[Input for this task]:
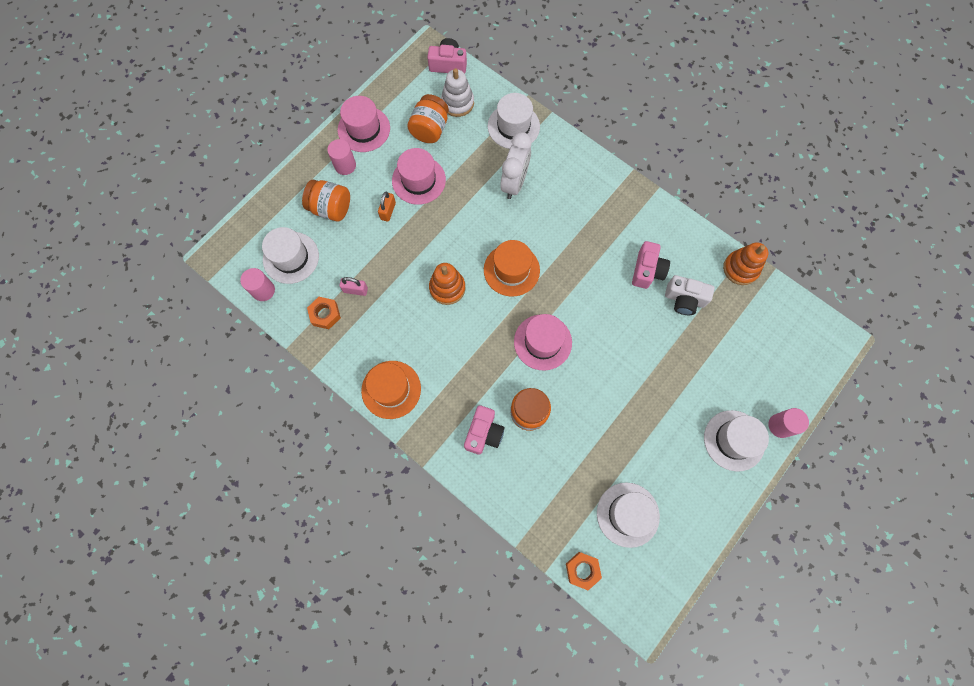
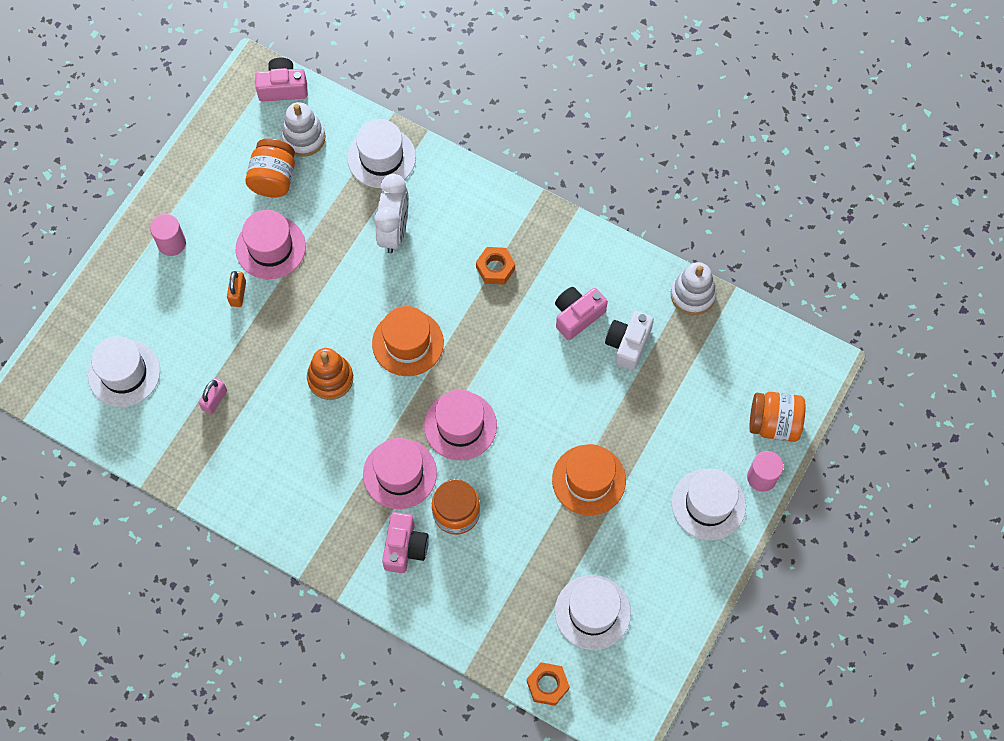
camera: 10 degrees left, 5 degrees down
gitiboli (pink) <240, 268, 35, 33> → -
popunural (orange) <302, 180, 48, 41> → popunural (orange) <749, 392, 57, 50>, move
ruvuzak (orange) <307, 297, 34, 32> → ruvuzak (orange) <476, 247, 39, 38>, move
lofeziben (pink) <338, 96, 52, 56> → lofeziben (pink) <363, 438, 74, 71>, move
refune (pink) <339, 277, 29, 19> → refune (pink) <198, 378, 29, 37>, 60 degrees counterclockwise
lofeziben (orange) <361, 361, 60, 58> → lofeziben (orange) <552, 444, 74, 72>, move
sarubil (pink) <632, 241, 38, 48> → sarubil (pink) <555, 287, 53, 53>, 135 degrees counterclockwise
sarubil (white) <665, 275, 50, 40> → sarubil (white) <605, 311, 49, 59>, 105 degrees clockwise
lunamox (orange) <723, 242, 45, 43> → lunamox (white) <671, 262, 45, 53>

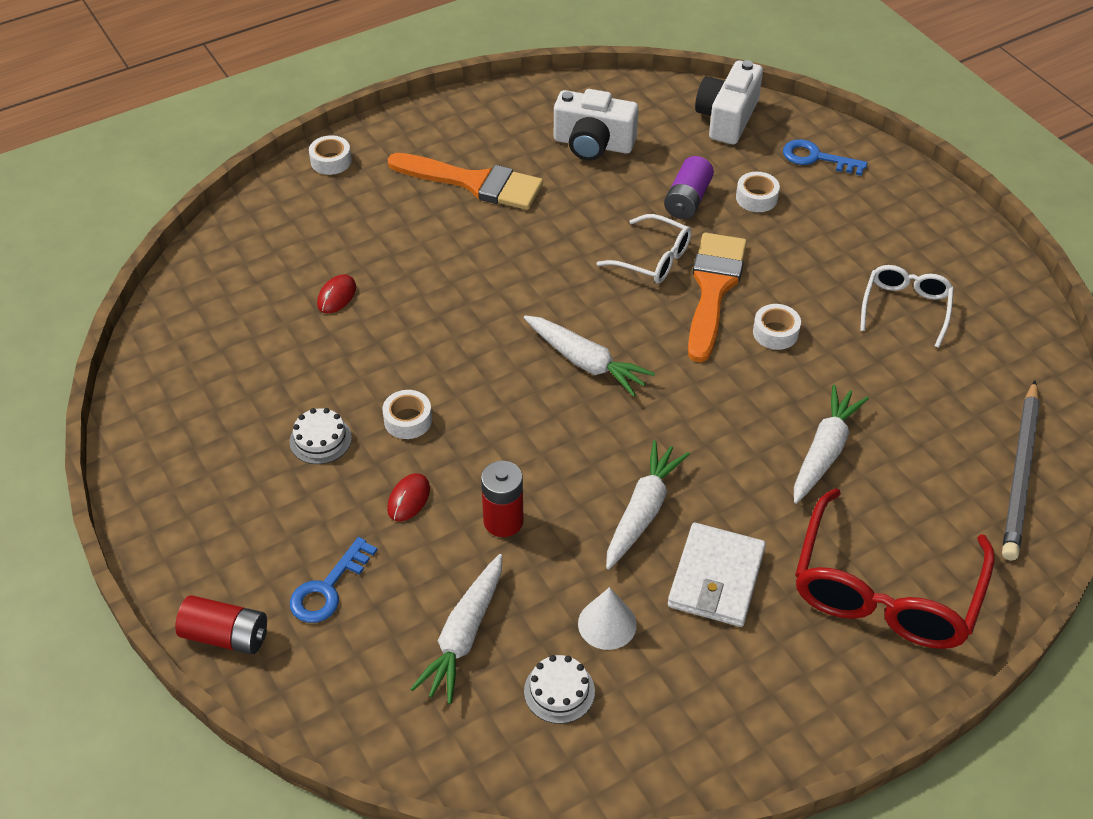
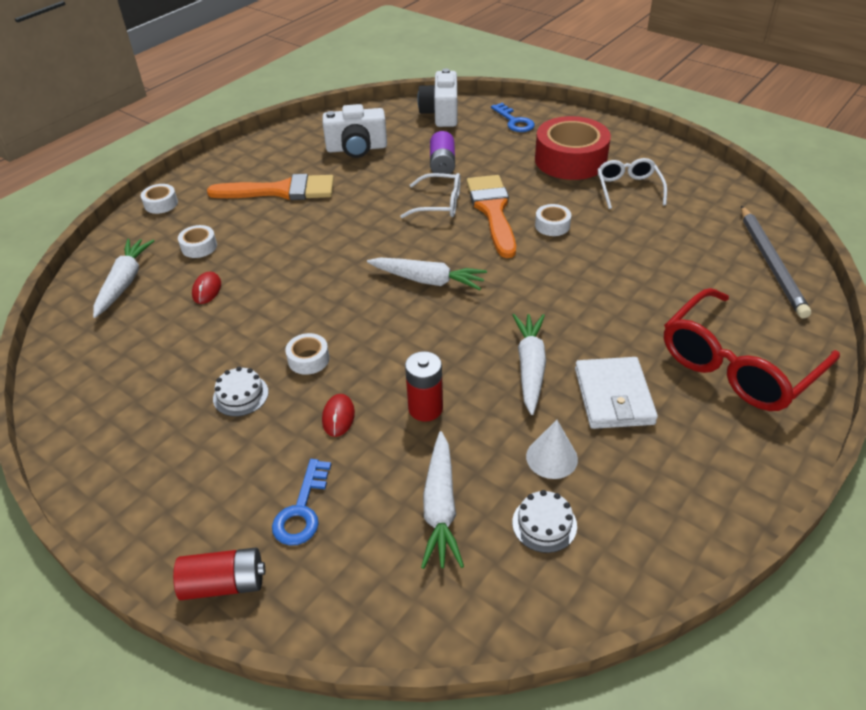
camera: 20 degrees left, 5 degrees down
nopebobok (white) <736, 172, 44, 40> → nopebobok (white) <178, 225, 39, 33>, move
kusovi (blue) <783, 139, 84, 37> → kusovi (blue) <491, 103, 44, 29>, 120 degrees counterclockwise
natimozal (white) <794, 385, 75, 119> → natimozal (white) <93, 239, 61, 79>, move
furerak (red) <795, 488, 199, 161> → furerak (red) <664, 288, 176, 123>, 45 degrees clockwise
- → nopebobok (red) <535, 116, 76, 64>

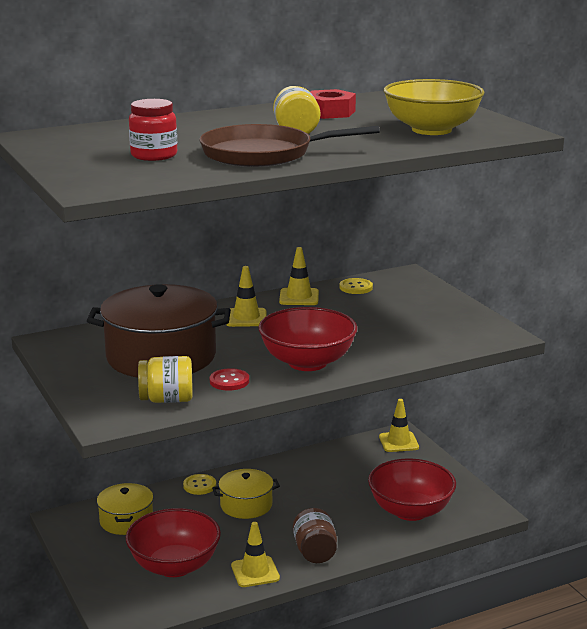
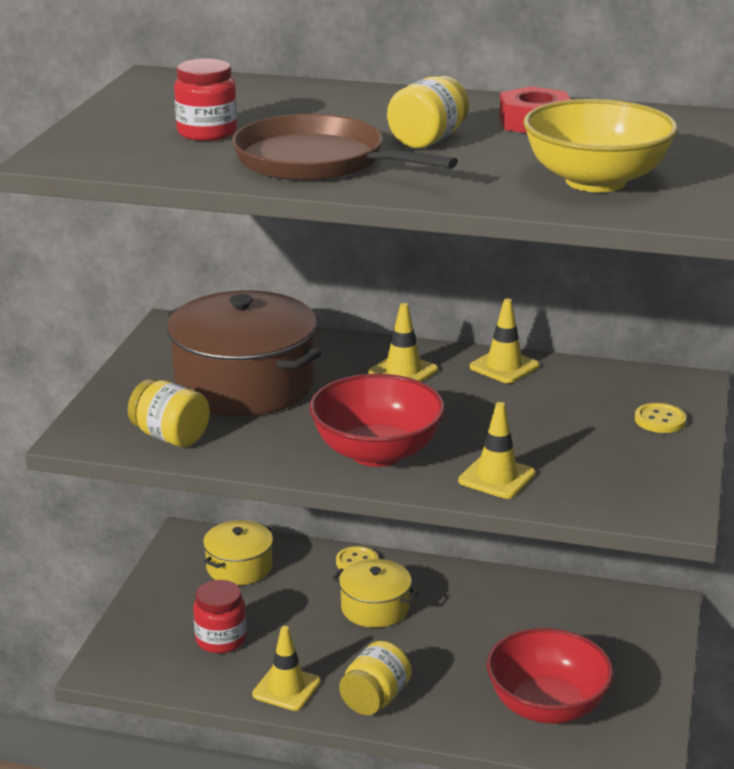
camera: 40 degrees right, 5 degrees up
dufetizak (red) <126, 508, 95, 69> → popunural (red) <193, 580, 53, 73>
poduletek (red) <210, 368, 39, 22> → -
popunural (brown) <293, 508, 44, 55> → popunural (yellow) <339, 641, 73, 74>
poduletek (yellow) <340, 278, 33, 16> → poduletek (yellow) <635, 403, 51, 30>, move
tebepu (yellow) <379, 399, 40, 53> → tebepu (yellow) <458, 402, 77, 97>, move

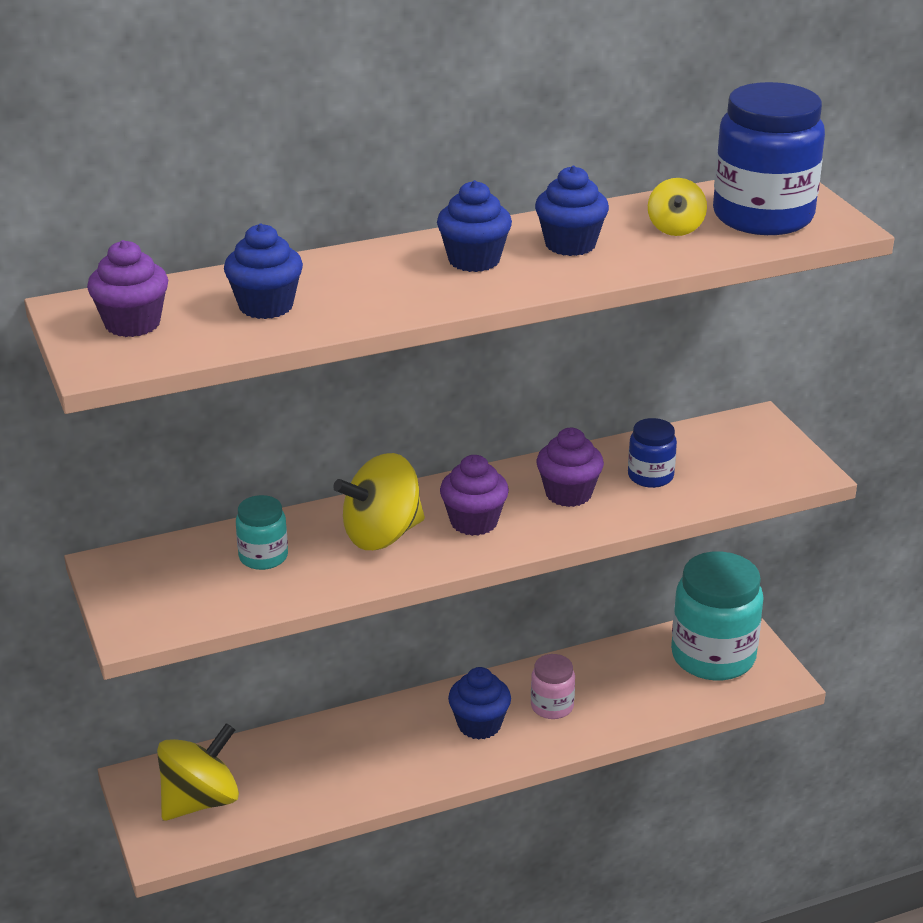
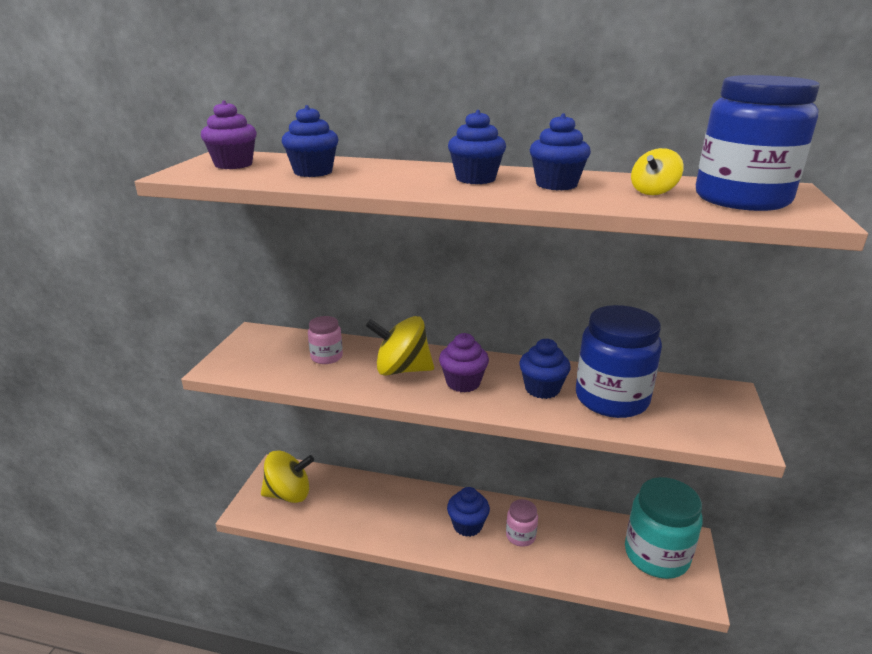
camera: 35 degrees right, 5 degrees down
popunural (turquoise) <236, 495, 52, 75> → popunural (pink) <308, 316, 35, 48>
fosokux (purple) <536, 428, 68, 79> → fosokux (blue) <519, 339, 52, 60>
popunural (blue) <628, 418, 49, 70> → popunural (blue) <576, 305, 86, 113>, x2.03

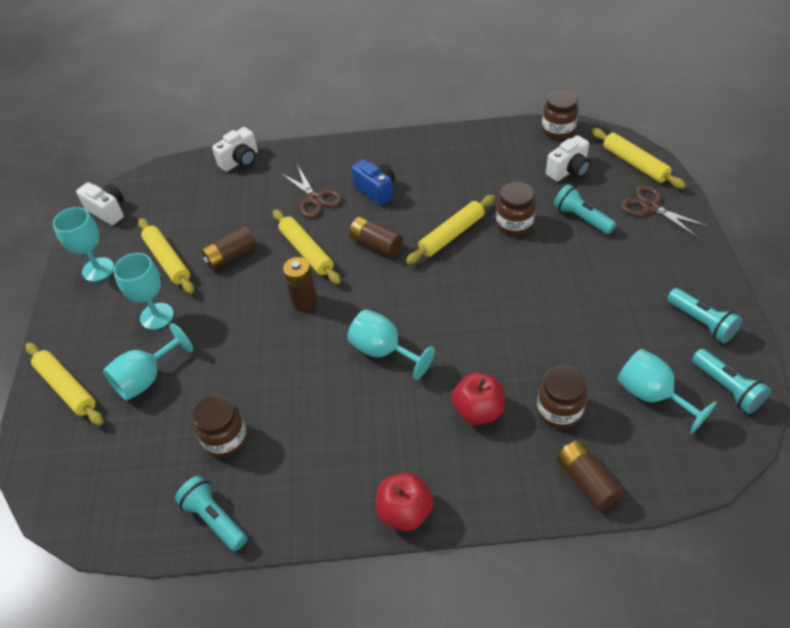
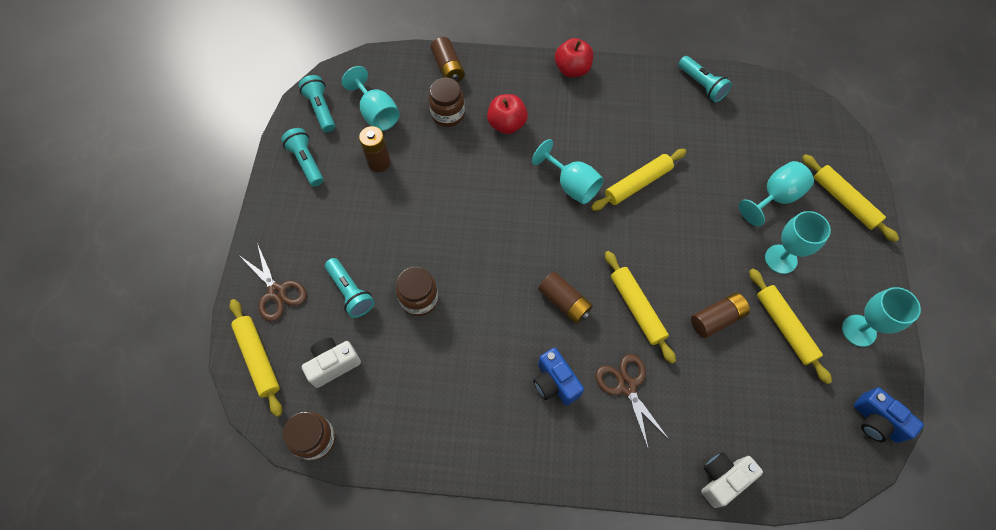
camera: 175 degrees left, 15 degrees up
sarubil (white) <76, 182, 48, 43> → sarubil (blue) <854, 387, 70, 56>
popunural (brown) <193, 395, 54, 62> → -
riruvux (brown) <283, 257, 34, 54> → riruvux (brown) <359, 126, 32, 46>, move
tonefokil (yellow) <406, 195, 89, 69> → tonefokil (yellow) <591, 149, 96, 62>, move

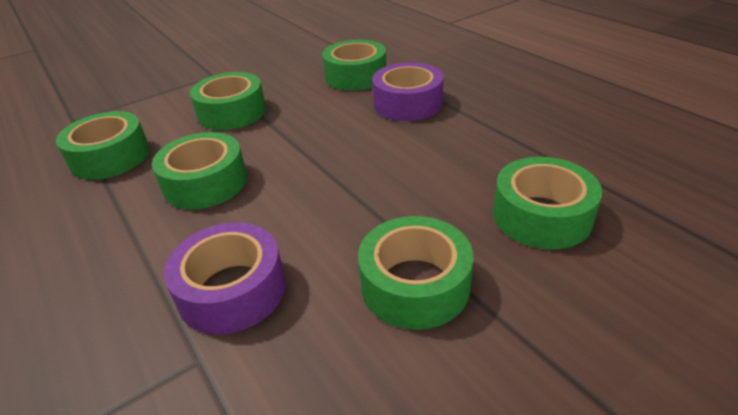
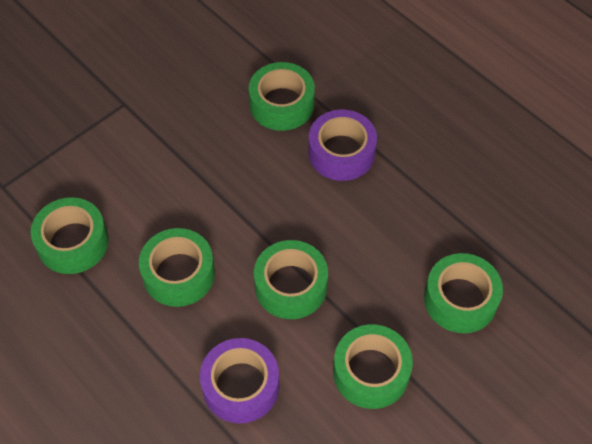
camera: 10 degrees left, 20 degrees up
nopebobok (green) <190, 72, 76, 58> → nopebobok (green) <254, 240, 74, 79>, move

[What you should do]: The answer must be an exact copy of the lines above, from the start of the records through the line with "lofeziben (pink) <338, 96, 52, 56>", and of nothing else; no pictures belong in it.

[Solution to the problem]:
camera: 10 degrees left, 5 degrees down
gitiboli (pink) <240, 268, 35, 33> → -
popunural (orange) <302, 180, 48, 41> → popunural (orange) <749, 392, 57, 50>, move
ruvuzak (orange) <307, 297, 34, 32> → ruvuzak (orange) <476, 247, 39, 38>, move
lofeziben (pink) <338, 96, 52, 56> → lofeziben (pink) <363, 438, 74, 71>, move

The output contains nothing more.